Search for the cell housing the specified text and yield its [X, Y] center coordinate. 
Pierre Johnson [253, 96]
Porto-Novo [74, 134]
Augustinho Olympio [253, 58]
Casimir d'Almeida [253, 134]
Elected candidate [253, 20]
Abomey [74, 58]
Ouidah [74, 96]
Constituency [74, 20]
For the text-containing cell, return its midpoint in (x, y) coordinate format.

> **Task statement**
Can you rewrite the data above with "Constituency" swapped for "Electoral district" and everything else left unchanged?

> **Correct response**
Search for the cell housing the specified text and yield its [X, Y] center coordinate. 
Pierre Johnson [253, 96]
Porto-Novo [74, 134]
Augustinho Olympio [253, 58]
Casimir d'Almeida [253, 134]
Elected candidate [253, 20]
Abomey [74, 58]
Ouidah [74, 96]
Electoral district [74, 20]
For the text-containing cell, return its midpoint in (x, y) coordinate format.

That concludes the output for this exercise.